Every entry must be output exactly as it is written.

______________________________

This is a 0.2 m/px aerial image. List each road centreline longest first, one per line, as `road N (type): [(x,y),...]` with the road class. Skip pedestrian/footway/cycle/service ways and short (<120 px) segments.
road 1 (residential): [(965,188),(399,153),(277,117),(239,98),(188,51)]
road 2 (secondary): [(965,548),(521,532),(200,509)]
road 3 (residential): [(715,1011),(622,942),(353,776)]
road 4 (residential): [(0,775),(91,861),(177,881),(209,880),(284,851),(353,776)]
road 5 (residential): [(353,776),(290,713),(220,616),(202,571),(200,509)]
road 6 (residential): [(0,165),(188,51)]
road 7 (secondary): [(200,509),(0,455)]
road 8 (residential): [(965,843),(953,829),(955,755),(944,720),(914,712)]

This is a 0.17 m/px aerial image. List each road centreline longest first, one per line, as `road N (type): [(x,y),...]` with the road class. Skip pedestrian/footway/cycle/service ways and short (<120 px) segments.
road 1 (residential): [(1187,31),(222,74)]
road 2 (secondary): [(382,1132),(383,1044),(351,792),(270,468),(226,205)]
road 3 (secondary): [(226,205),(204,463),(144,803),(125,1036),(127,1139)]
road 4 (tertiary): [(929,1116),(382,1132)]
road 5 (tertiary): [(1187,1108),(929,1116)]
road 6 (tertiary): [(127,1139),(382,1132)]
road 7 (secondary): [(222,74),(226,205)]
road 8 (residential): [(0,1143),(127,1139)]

______________________________

**Finished exercise:**
This is a 0.2 m/px aerial image. List each road centreline longest first, one per line, as `road N (type): [(x,y),...]` with the road class. Skip pedestrian/footway/cycle/service ways and short (<120 px) segments.
road 1 (residential): [(965,188),(399,153),(277,117),(239,98),(188,51)]
road 2 (secondary): [(965,548),(521,532),(200,509)]
road 3 (residential): [(715,1011),(622,942),(353,776)]
road 4 (residential): [(0,775),(91,861),(177,881),(209,880),(284,851),(353,776)]
road 5 (residential): [(353,776),(290,713),(220,616),(202,571),(200,509)]
road 6 (residential): [(0,165),(188,51)]
road 7 (secondary): [(200,509),(0,455)]
road 8 (residential): [(965,843),(953,829),(955,755),(944,720),(914,712)]

This is a 0.17 m/px aerial image. List each road centreline longest first, one per line, as `road N (type): [(x,y),...]` with the road class. Skip pedestrian/footway/cycle/service ways and short (<120 px) segments.
road 1 (residential): [(1187,31),(222,74)]
road 2 (secondary): [(382,1132),(383,1044),(351,792),(270,468),(226,205)]
road 3 (secondary): [(226,205),(204,463),(144,803),(125,1036),(127,1139)]
road 4 (tertiary): [(929,1116),(382,1132)]
road 5 (tertiary): [(1187,1108),(929,1116)]
road 6 (tertiary): [(127,1139),(382,1132)]
road 7 (secondary): [(222,74),(226,205)]
road 8 (residential): [(0,1143),(127,1139)]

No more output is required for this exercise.